= What is being asked =
Beginning at the line that contains "C8: 4700uF (plus", write out every line down to the end of the records, with both ends kept and nothing added.

Start of Given data

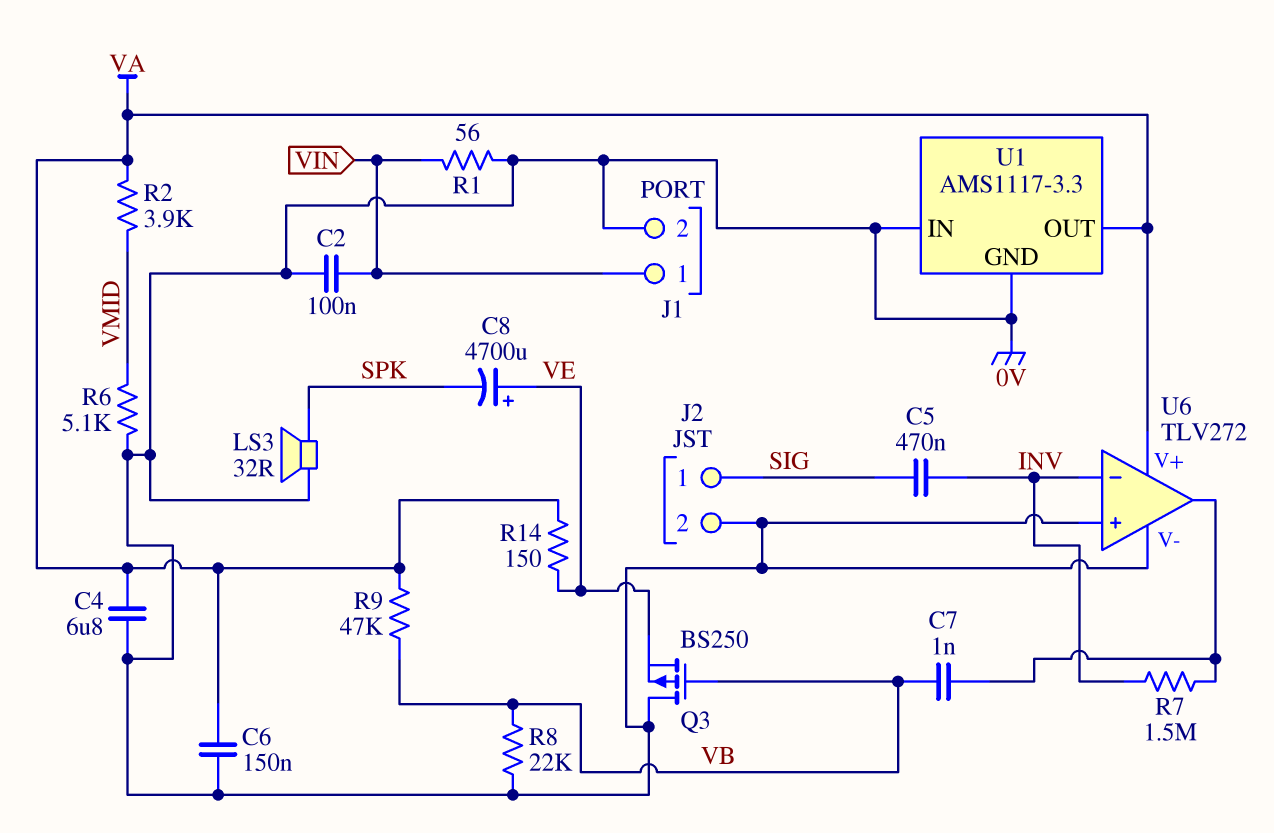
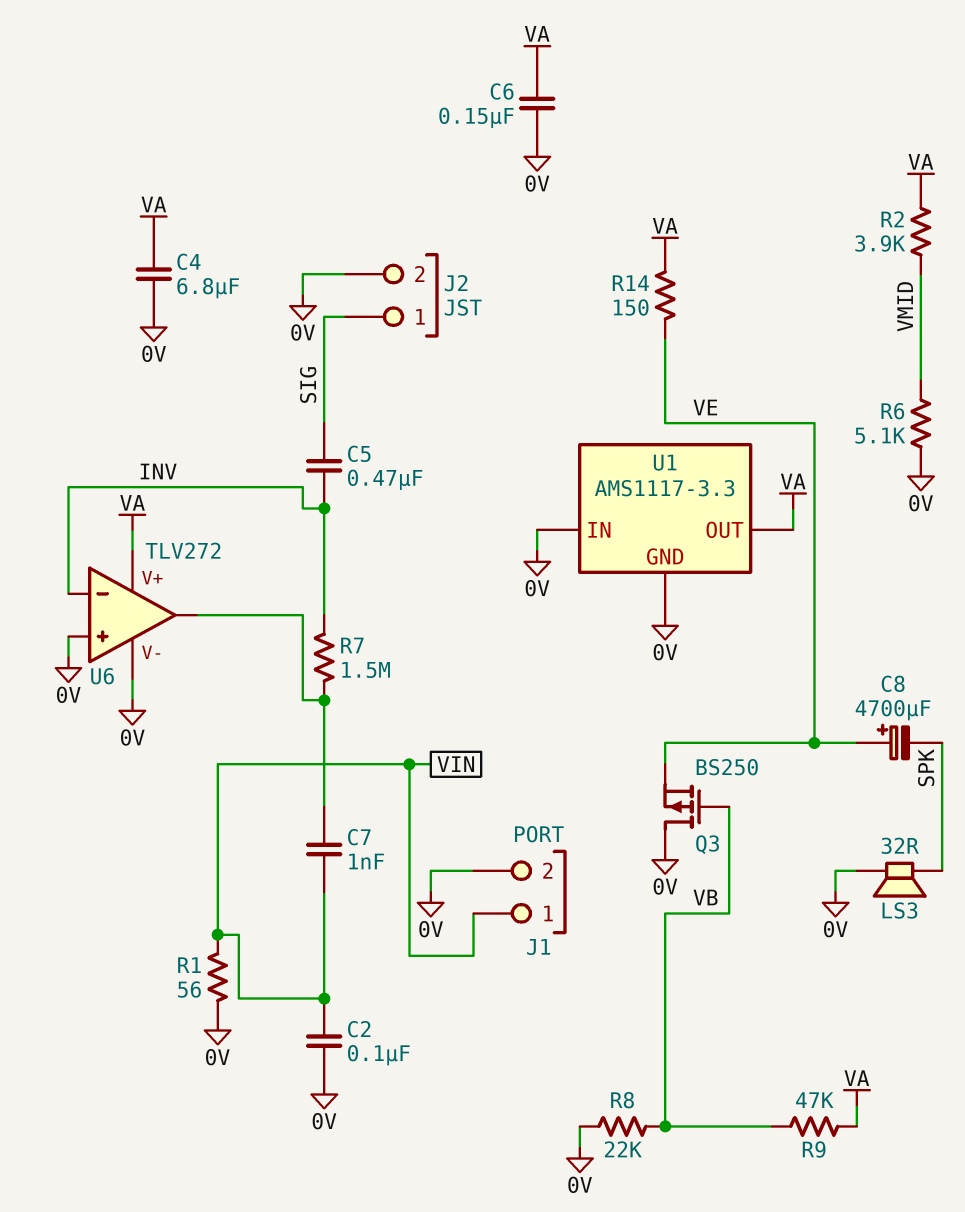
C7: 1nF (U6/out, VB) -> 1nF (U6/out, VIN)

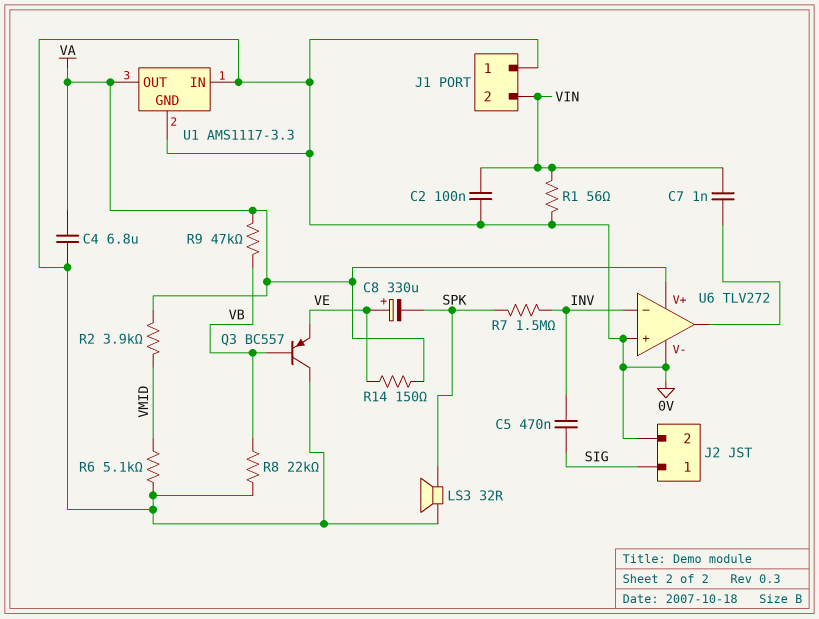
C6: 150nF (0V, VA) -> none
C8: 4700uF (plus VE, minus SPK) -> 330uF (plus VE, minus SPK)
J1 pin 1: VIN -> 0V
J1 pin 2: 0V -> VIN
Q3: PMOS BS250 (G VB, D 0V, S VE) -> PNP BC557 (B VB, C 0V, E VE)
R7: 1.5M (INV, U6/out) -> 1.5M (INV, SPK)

End of Given data

= Result of this task =
C8: 4700uF (plus VE, minus SPK) -> 330uF (plus VE, minus SPK)
J1 pin 1: VIN -> 0V
J1 pin 2: 0V -> VIN
Q3: PMOS BS250 (G VB, D 0V, S VE) -> PNP BC557 (B VB, C 0V, E VE)
R7: 1.5M (INV, U6/out) -> 1.5M (INV, SPK)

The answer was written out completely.